**Extracted data entries**
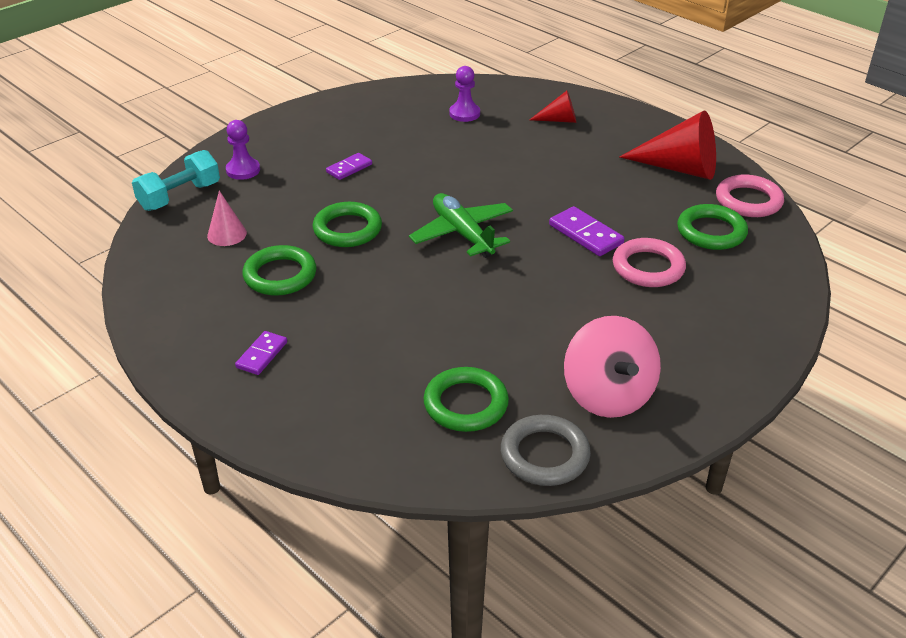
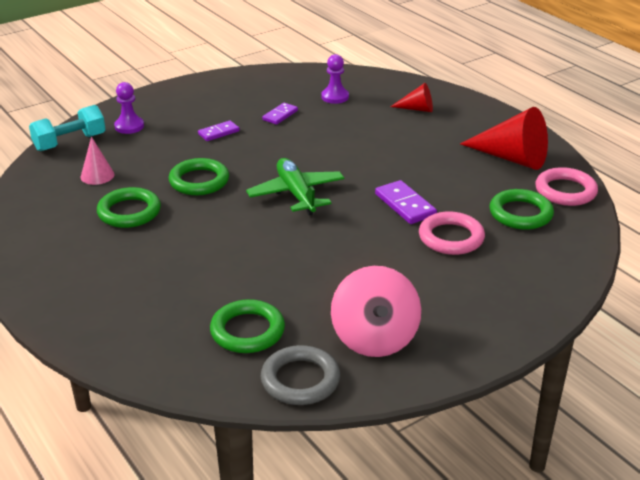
camera: 10 degrees right, 5 degrees down
purple domino [235,331,287,375] -> purple domino moved to [262,103,298,125]

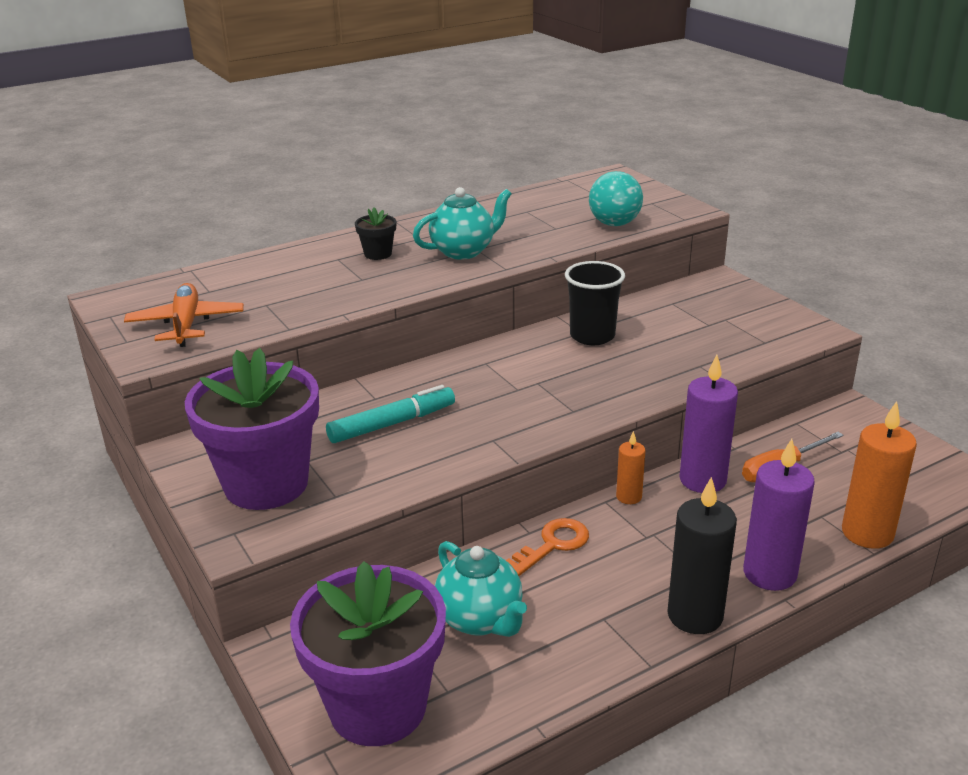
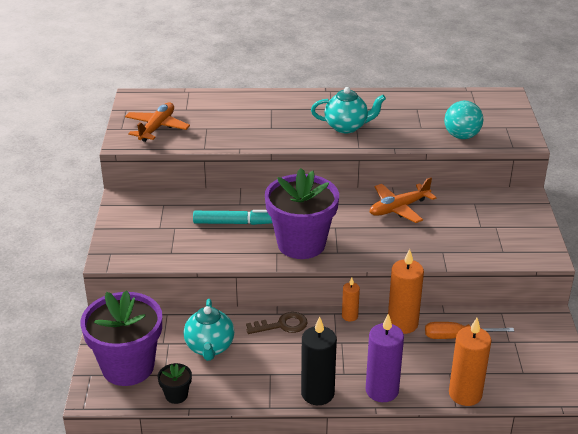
camera: 30 degrees right, 5 degrees up
purple flower pot [185,348,319,510] -> purple flower pot moved to [265,168,339,259]
black flower pot [355,207,396,260] -> black flower pot moved to [158,363,192,404]
orange key [506,518,589,576] -> brown key [246,312,308,334]
black cup [565,261,625,345] -> orange plane [370,177,436,223]
purple candle [679,355,738,493] -> orange candle [388,249,424,334]

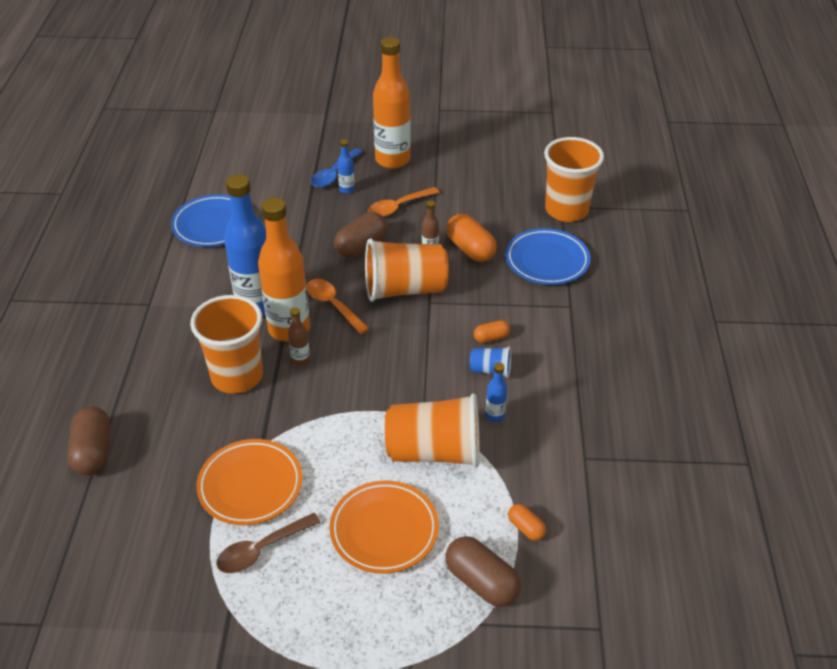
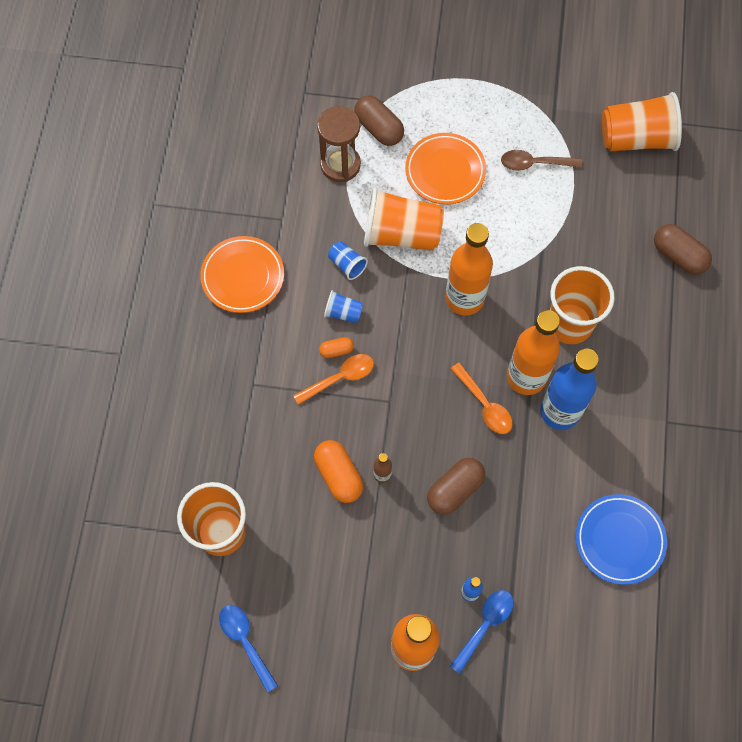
camera: 175 degrees left, 25 degrees up
brown capsule [67,406,111,475] -> brown capsule turned 45 degrees counterclockwise [654,224,712,275]
orange plate [196,439,303,525] -> orange plate moved to [200,236,284,313]
brown spoon [216,513,321,573] -> brown spoon turned 150 degrees counterclockwise [501,150,582,171]
brown bottle [288,307,310,366] -> none
orange cup [365,238,449,302] -> orange cup moved to [602,92,682,151]
orange spoon [368,187,440,217] -> orange spoon moved to [293,354,374,405]
blue bottle [485,363,508,422] -> blue cup [328,241,368,280]
blue plate [505,228,590,285] -> none
orange capsule [508,504,546,541] -> brown hourglass [317,106,361,182]
none -> blue spoon [219,605,278,692]
none -> orange bottle [446,223,493,315]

**Directive**
I'd like the entries above repeated exactly, but without any of their pictures.

**Response to this task**
camera: 10 degrees right, 5 degrees down
purple domino [235,331,287,375] -> purple domino moved to [262,103,298,125]

camera: 30 degrees right, 5 degrees up
purple flower pot [185,348,319,510] -> purple flower pot moved to [265,168,339,259]
black flower pot [355,207,396,260] -> black flower pot moved to [158,363,192,404]
orange key [506,518,589,576] -> brown key [246,312,308,334]
black cup [565,261,625,345] -> orange plane [370,177,436,223]
purple candle [679,355,738,493] -> orange candle [388,249,424,334]

camera: 175 degrees left, 25 degrees up
brown capsule [67,406,111,475] -> brown capsule turned 45 degrees counterclockwise [654,224,712,275]
orange plate [196,439,303,525] -> orange plate moved to [200,236,284,313]
brown spoon [216,513,321,573] -> brown spoon turned 150 degrees counterclockwise [501,150,582,171]
brown bottle [288,307,310,366] -> none
orange cup [365,238,449,302] -> orange cup moved to [602,92,682,151]
orange spoon [368,187,440,217] -> orange spoon moved to [293,354,374,405]
blue bottle [485,363,508,422] -> blue cup [328,241,368,280]
blue plate [505,228,590,285] -> none
orange capsule [508,504,546,541] -> brown hourglass [317,106,361,182]
none -> blue spoon [219,605,278,692]
none -> orange bottle [446,223,493,315]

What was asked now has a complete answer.